* [Work instruction] Transcribe the listing below verbatim, omitting pictures.

* [Record excerpts]
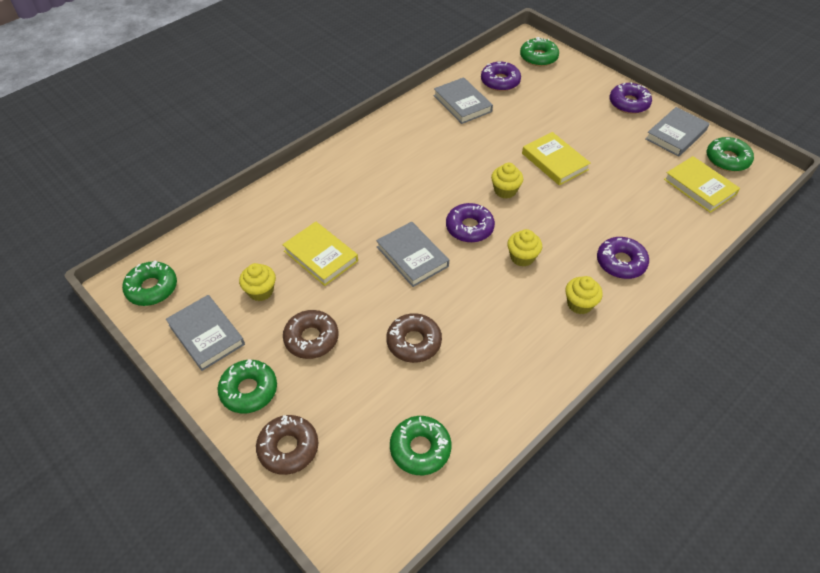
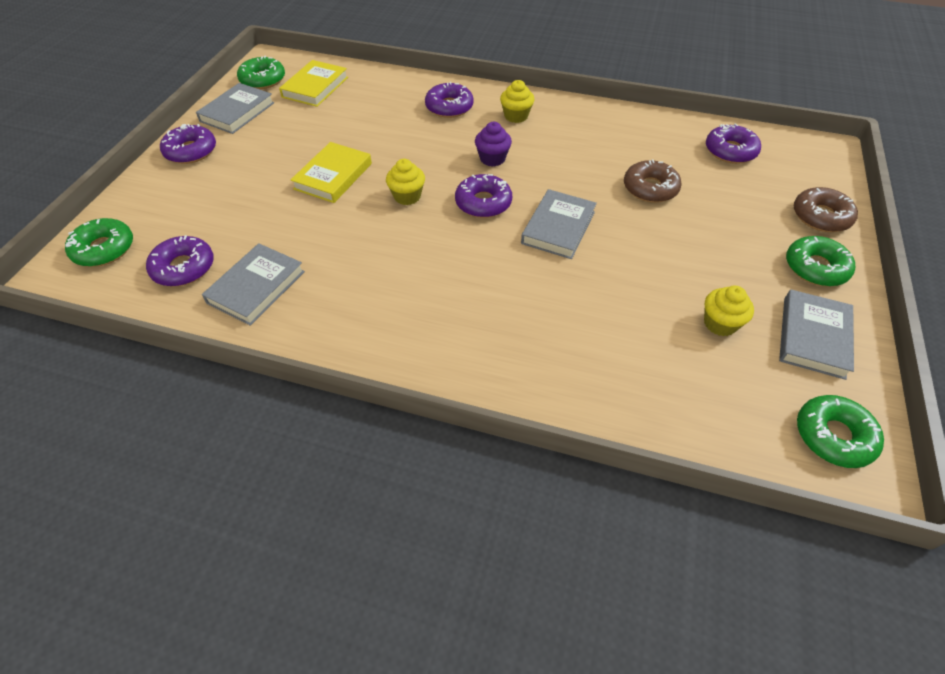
camera: 120 degrees left, 0 degrees up
yellow book [282,222,358,286] -> none
brown donut [283,310,338,359] -> none
green donut [390,416,451,475] -> purple donut [706,123,761,164]
yellow cupcake [507,229,542,267] -> purple cupcake [475,122,512,166]
grey book [645,107,710,157] -> grey book turned 75 degrees counterclockwise [196,83,274,134]

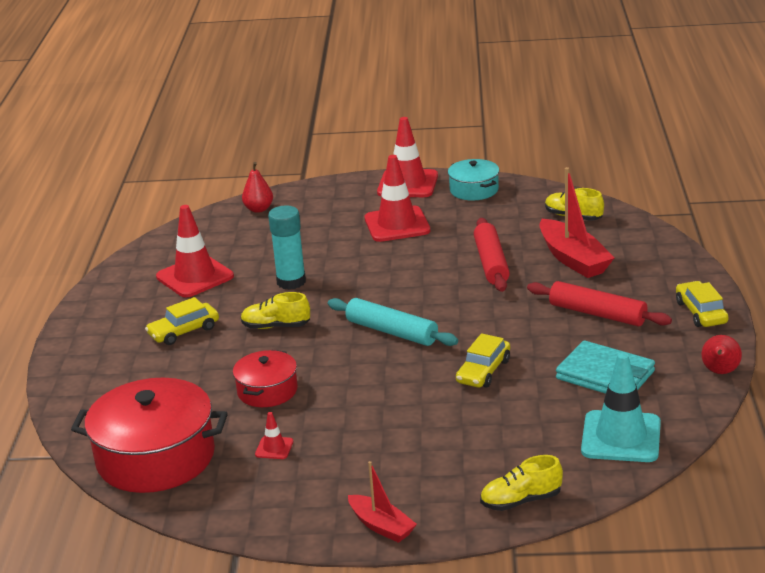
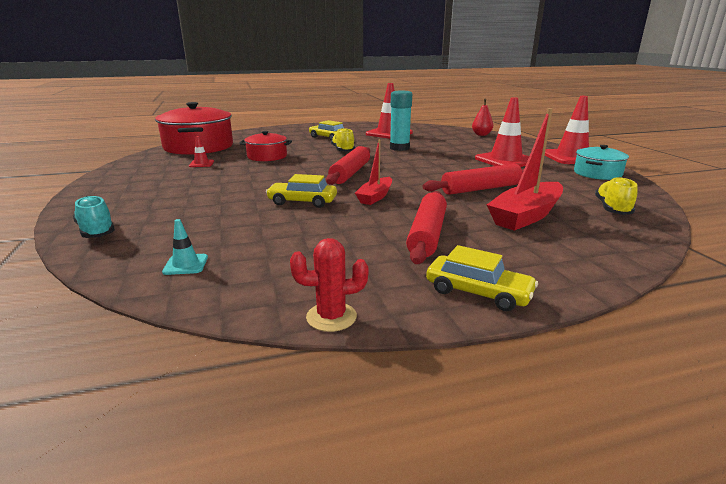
camera: 70 degrees right, 5 degrees down
turquoise rolling pin [328,298,458,346] -> red rolling pin [326,146,370,185]
red boat [348,461,417,543] -> red boat moved to [355,140,392,205]
yellow shoe [480,455,563,511] -> turquoise shoe [73,196,115,238]
turquoise wallet [556,340,655,394] -> none
turquoise traffic cone [581,353,661,462] -> turquoise traffic cone [162,219,208,275], size x0.45
yellow car [676,281,728,327] -> yellow car turned 60 degrees clockwise [426,245,538,311]
red pear [702,335,742,374] -> red cactus [290,238,368,332]

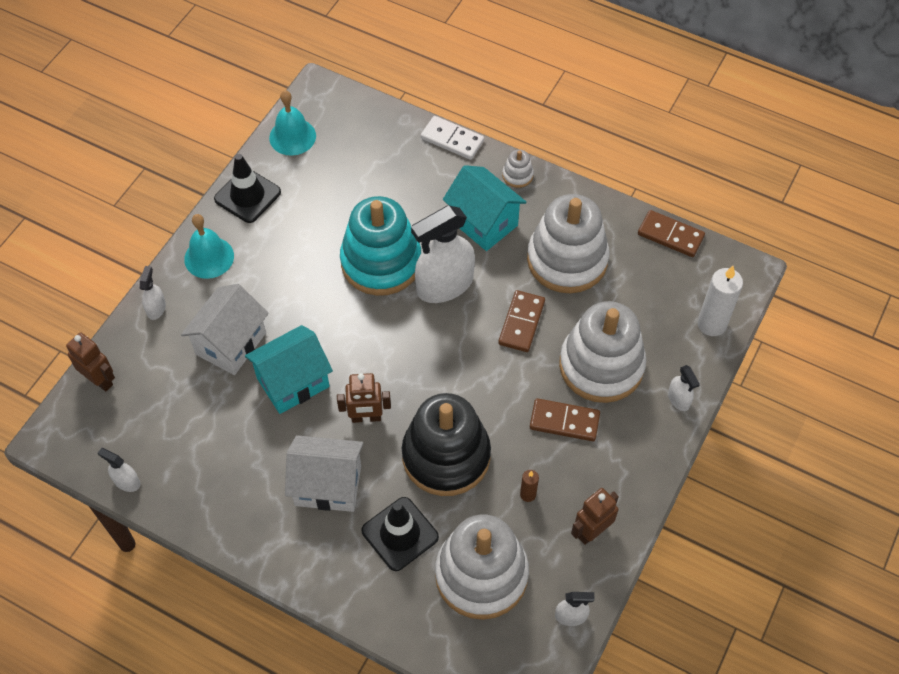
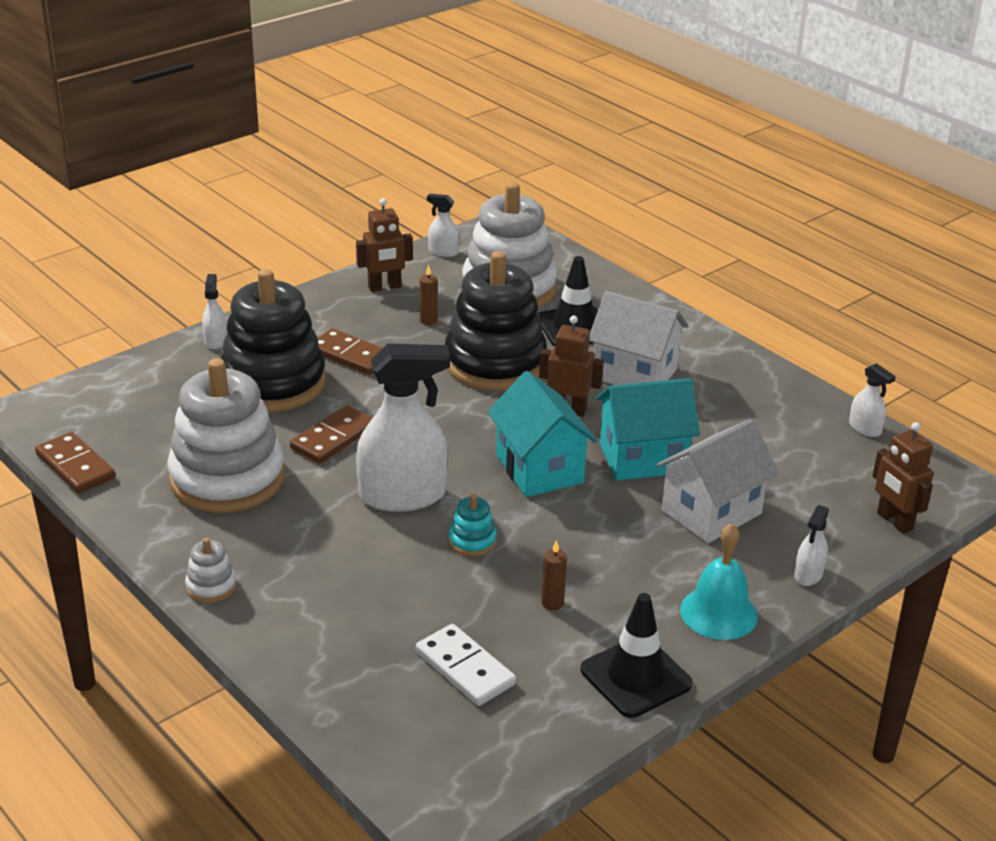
camera: 160 degrees left, 25 degrees down
turquoise bell [269,90,316,156] -> none
turquoise stacking toy [340,196,421,296] -> turquoise stacking toy [449,494,497,556], size x0.40
white domino [421,116,484,160] -> white domino moved to [416,624,516,706]
turquoise house [443,165,527,251] -> turquoise house moved to [488,371,597,497]
white stacking toy [559,301,646,403] -> black stacking toy [221,269,326,412]
white candle [697,266,743,336] -> none
none -> brown candle [541,540,567,611]

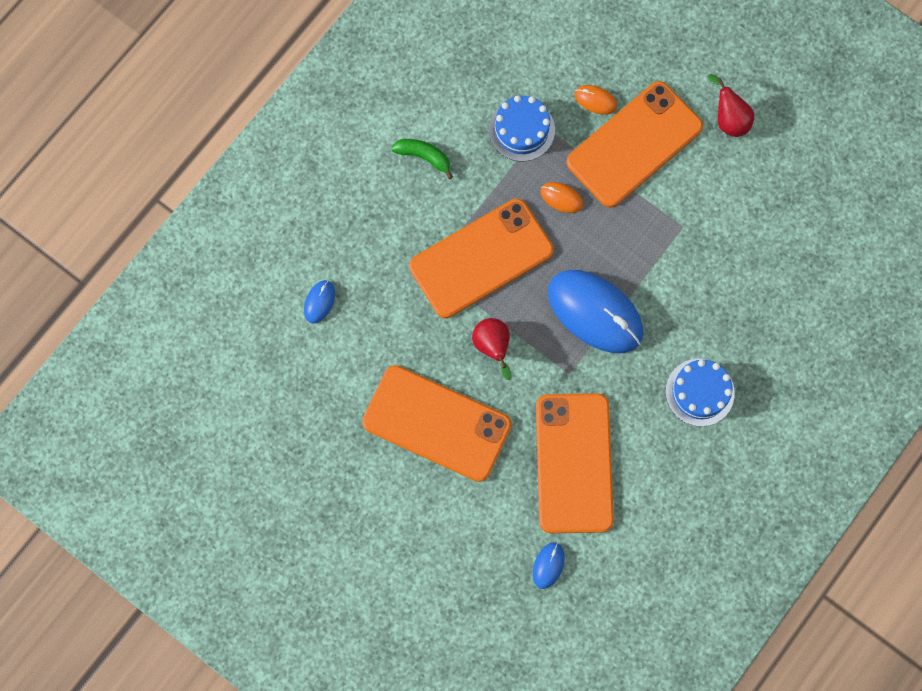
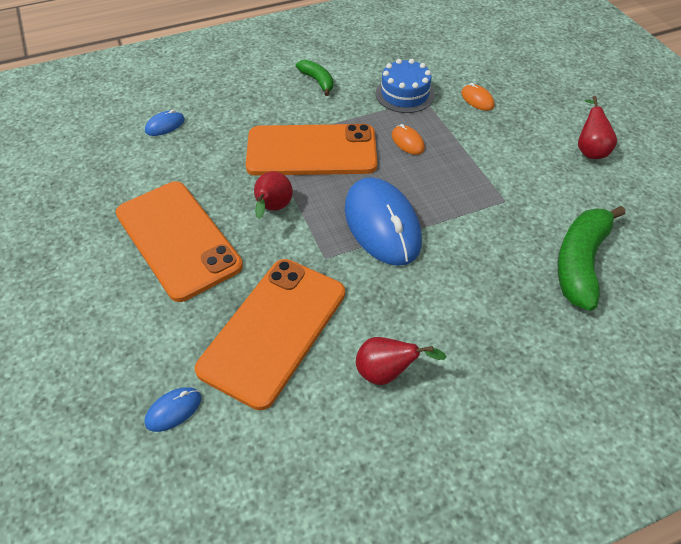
camera: 30 degrees right, 25 degrees down
orange phone [566,81,703,208] -> none
blue cake [666,359,735,426] -> none
none -> red pear [356,337,446,385]
none -> green banana [557,206,625,311]

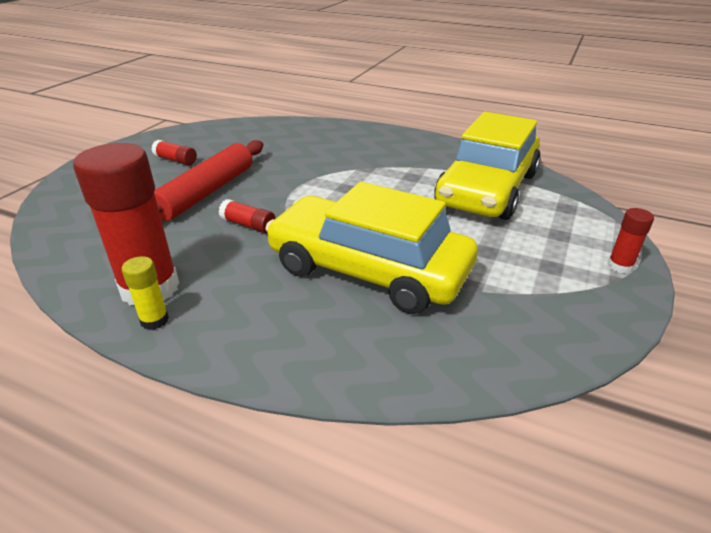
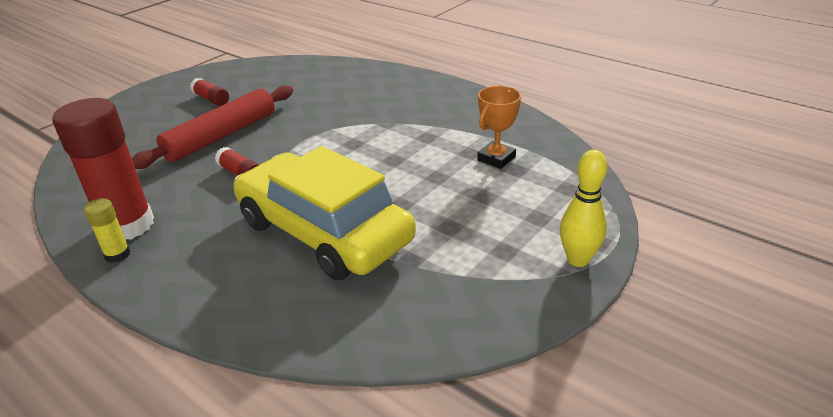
camera: 15 degrees right, 0 degrees up
yellow car [434,112,541,220] -> orange trophy [477,86,521,169]
red glue stick [607,208,654,274] -> yellow bowling pin [560,150,607,267]

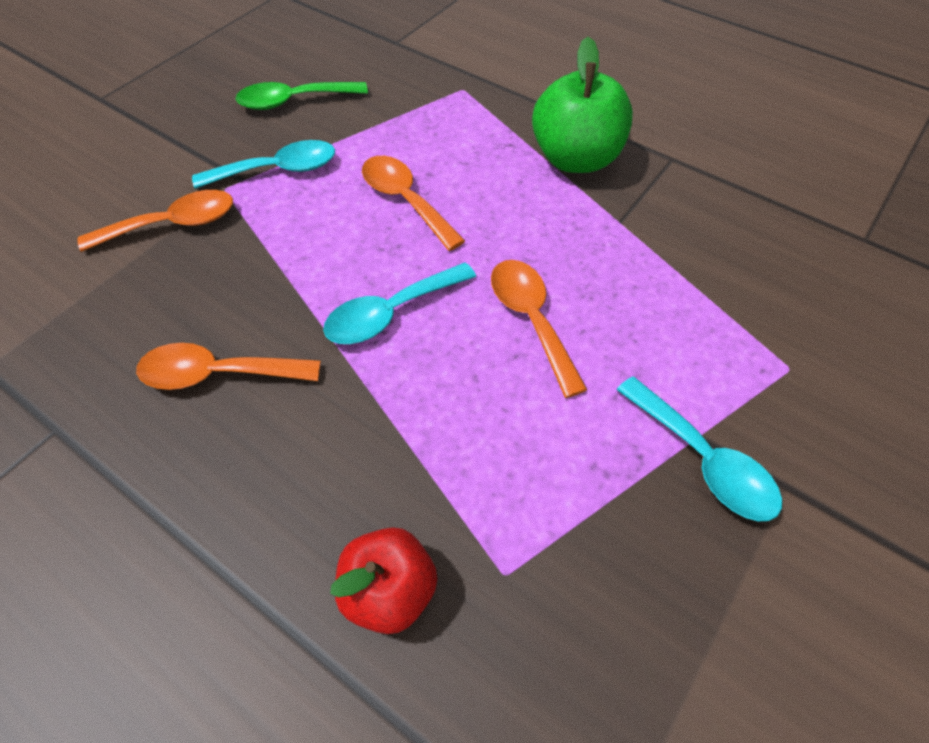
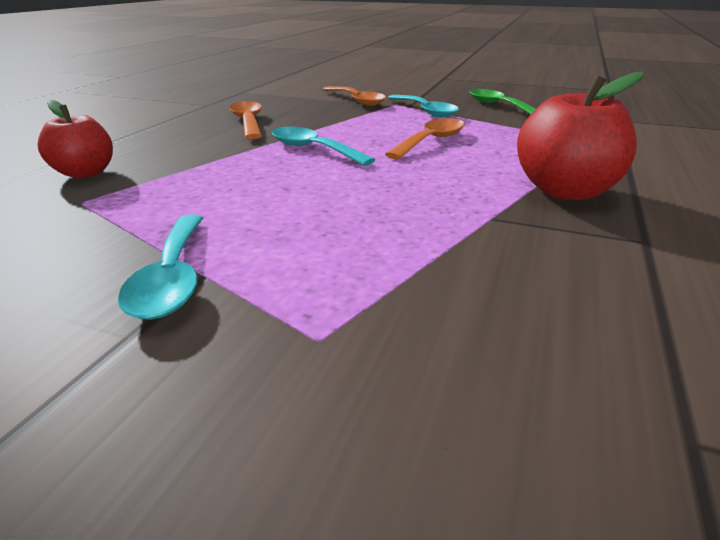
camera: 75 degrees right, 25 degrees down
orange spoon [491,260,588,398] -> none
green apple [532,37,633,173] -> red apple [517,72,643,200]
turquoise spoon [617,376,782,521] -> turquoise spoon turned 45 degrees counterclockwise [118,214,203,320]

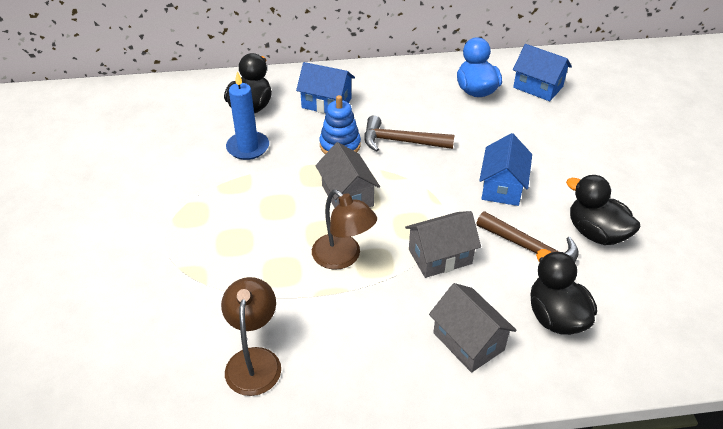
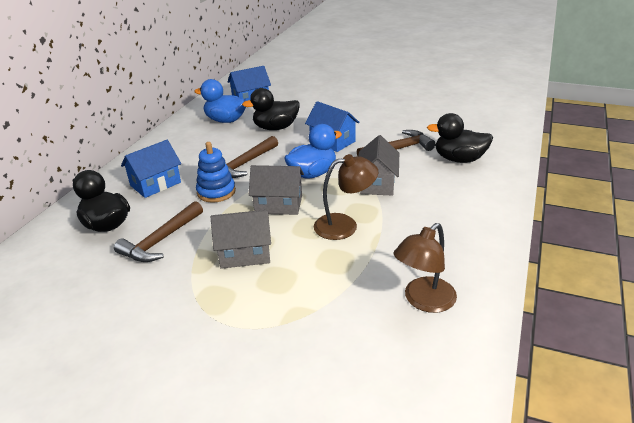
camera: 60 degrees left, 10 degrees down
brown lamp [221,277,281,396] -> brown lamp turned 75 degrees counterclockwise [394,223,457,313]
blue candle [226,72,269,160] -> brown hammer [114,201,203,262]
grey house [429,283,517,372] -> grey house moved to [211,210,271,269]
black duck [566,175,640,245] -> black duck moved to [242,88,300,130]
none -> blue duck [284,124,342,179]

* [Written reply]
camera: 120 degrees left, 0 degrees up
yellow book [282,222,358,286] -> none
brown donut [283,310,338,359] -> none
green donut [390,416,451,475] -> purple donut [706,123,761,164]
yellow cupcake [507,229,542,267] -> purple cupcake [475,122,512,166]
grey book [645,107,710,157] -> grey book turned 75 degrees counterclockwise [196,83,274,134]

camera: 70 degrees right, 5 degrees down
turquoise rolling pin [328,298,458,346] -> red rolling pin [326,146,370,185]
red boat [348,461,417,543] -> red boat moved to [355,140,392,205]
yellow shoe [480,455,563,511] -> turquoise shoe [73,196,115,238]
turquoise wallet [556,340,655,394] -> none
turquoise traffic cone [581,353,661,462] -> turquoise traffic cone [162,219,208,275], size x0.45
yellow car [676,281,728,327] -> yellow car turned 60 degrees clockwise [426,245,538,311]
red pear [702,335,742,374] -> red cactus [290,238,368,332]

camera: 160 degrees left, 25 degrees down
turquoise bell [269,90,316,156] -> none
turquoise stacking toy [340,196,421,296] -> turquoise stacking toy [449,494,497,556], size x0.40
white domino [421,116,484,160] -> white domino moved to [416,624,516,706]
turquoise house [443,165,527,251] -> turquoise house moved to [488,371,597,497]
white stacking toy [559,301,646,403] -> black stacking toy [221,269,326,412]
white candle [697,266,743,336] -> none
none -> brown candle [541,540,567,611]

camera: 30 degrees right, 25 degrees down
orange phone [566,81,703,208] -> none
blue cake [666,359,735,426] -> none
none -> red pear [356,337,446,385]
none -> green banana [557,206,625,311]

camera: 15 degrees right, 0 degrees up
yellow car [434,112,541,220] -> orange trophy [477,86,521,169]
red glue stick [607,208,654,274] -> yellow bowling pin [560,150,607,267]

camera: 75 degrees right, 25 degrees down
orange spoon [491,260,588,398] -> none
green apple [532,37,633,173] -> red apple [517,72,643,200]
turquoise spoon [617,376,782,521] -> turquoise spoon turned 45 degrees counterclockwise [118,214,203,320]

camera: 60 degrees left, 10 degrees down
brown lamp [221,277,281,396] -> brown lamp turned 75 degrees counterclockwise [394,223,457,313]
blue candle [226,72,269,160] -> brown hammer [114,201,203,262]
grey house [429,283,517,372] -> grey house moved to [211,210,271,269]
black duck [566,175,640,245] -> black duck moved to [242,88,300,130]
none -> blue duck [284,124,342,179]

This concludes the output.